* Exercise objective *
The required output is the exact run of lines from the one that contains "orange cube: 6 -> 5" to the end of the data, with every picture left out.

* Image change detection data *
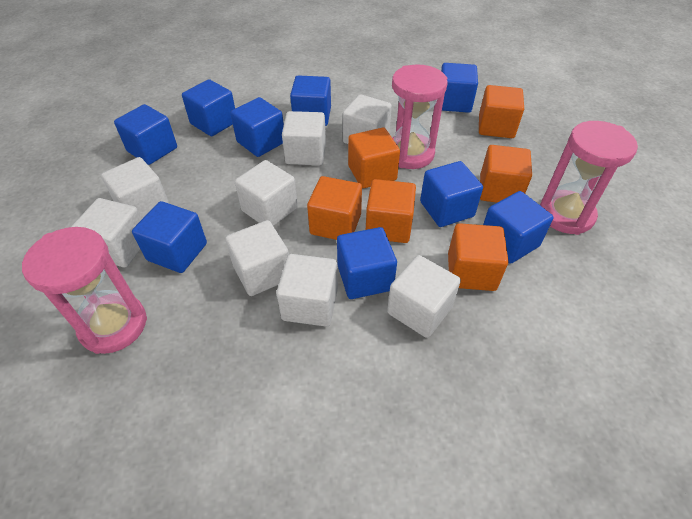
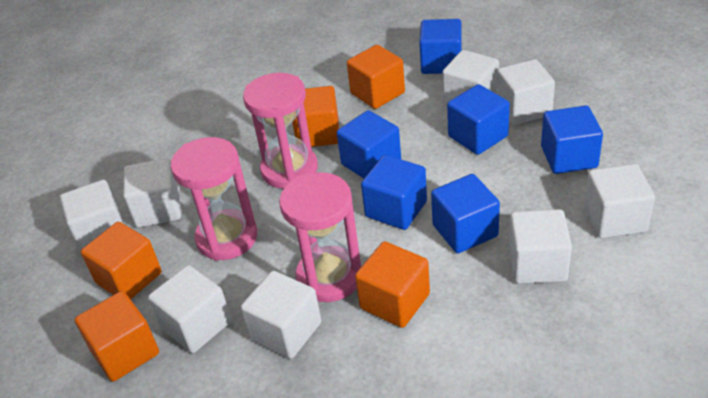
blue cube: 9 -> 6
orange cube: 6 -> 5

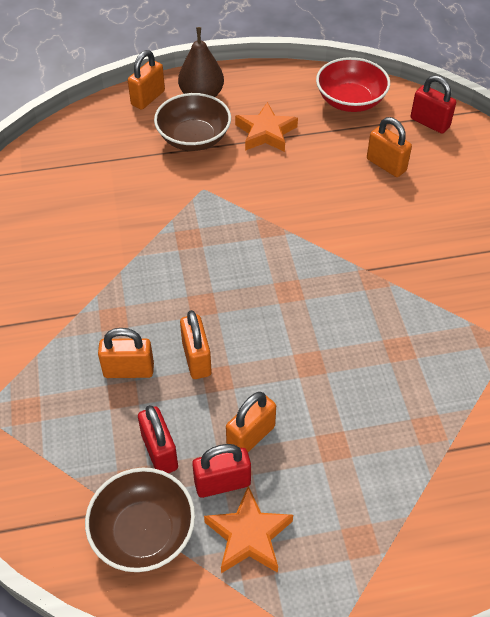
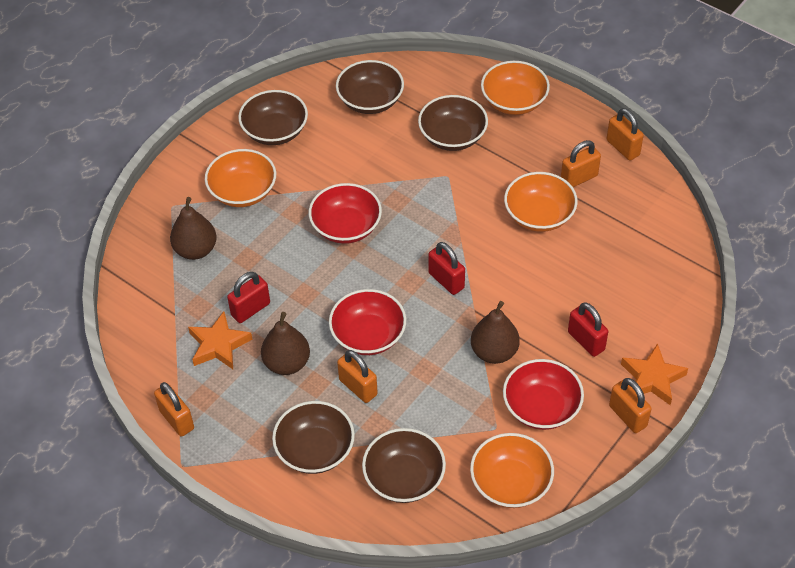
brown bowl: 2 -> 5
brown pear: 1 -> 3
orange bowl: 0 -> 4
red bowl: 1 -> 3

* Answer to the problem *
orange cube: 6 -> 5

brown bowl: 2 -> 5
brown pear: 1 -> 3
orange bowl: 0 -> 4
red bowl: 1 -> 3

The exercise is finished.